* RECORDED INFORMATION *
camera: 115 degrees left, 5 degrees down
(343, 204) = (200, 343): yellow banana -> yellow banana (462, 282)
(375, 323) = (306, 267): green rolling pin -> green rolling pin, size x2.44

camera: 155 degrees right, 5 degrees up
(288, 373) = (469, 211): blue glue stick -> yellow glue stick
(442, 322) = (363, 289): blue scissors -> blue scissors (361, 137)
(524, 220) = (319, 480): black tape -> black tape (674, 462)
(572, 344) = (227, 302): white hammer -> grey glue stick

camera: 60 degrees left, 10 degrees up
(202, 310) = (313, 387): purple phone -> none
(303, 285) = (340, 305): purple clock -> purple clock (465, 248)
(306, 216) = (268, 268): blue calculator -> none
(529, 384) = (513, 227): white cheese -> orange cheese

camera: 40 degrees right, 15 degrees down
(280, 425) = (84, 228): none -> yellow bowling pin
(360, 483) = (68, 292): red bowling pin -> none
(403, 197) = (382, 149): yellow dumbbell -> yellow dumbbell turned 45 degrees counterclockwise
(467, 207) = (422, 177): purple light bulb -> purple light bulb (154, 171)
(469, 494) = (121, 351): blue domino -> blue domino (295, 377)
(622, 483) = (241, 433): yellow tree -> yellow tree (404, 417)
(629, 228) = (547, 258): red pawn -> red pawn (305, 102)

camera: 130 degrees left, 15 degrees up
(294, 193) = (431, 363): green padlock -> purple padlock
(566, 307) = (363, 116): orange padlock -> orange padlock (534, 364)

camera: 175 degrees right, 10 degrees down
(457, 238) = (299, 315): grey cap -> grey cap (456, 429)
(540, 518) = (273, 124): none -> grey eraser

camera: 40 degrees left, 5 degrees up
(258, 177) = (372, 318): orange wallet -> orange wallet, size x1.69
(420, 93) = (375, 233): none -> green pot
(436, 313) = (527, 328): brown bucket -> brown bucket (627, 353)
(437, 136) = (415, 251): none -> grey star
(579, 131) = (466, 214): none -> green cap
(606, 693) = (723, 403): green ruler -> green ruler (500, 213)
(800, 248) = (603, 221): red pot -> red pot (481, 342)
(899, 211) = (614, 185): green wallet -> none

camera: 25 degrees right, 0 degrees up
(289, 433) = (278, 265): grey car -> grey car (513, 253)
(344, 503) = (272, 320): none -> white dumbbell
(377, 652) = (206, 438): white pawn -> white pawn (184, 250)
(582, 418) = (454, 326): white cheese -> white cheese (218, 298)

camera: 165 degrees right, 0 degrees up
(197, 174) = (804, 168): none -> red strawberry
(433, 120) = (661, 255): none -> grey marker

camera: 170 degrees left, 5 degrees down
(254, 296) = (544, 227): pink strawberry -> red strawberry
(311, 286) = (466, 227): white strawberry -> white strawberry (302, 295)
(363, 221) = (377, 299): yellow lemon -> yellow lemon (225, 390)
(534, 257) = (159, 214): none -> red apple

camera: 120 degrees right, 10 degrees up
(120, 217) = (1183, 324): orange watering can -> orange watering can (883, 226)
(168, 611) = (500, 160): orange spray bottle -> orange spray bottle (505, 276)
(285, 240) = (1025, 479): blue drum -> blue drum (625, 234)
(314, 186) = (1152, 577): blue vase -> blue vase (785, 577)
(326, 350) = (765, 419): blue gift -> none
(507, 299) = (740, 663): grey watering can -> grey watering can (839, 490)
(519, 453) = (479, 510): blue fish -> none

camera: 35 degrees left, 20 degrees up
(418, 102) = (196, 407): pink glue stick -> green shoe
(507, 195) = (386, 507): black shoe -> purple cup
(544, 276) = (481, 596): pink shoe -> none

* ASSIGNED TASK *
Looking at the entries above, say how many lines hold the word "watering". Offer no other text.

* SOLUTION FOR THIS PROBLEM *
2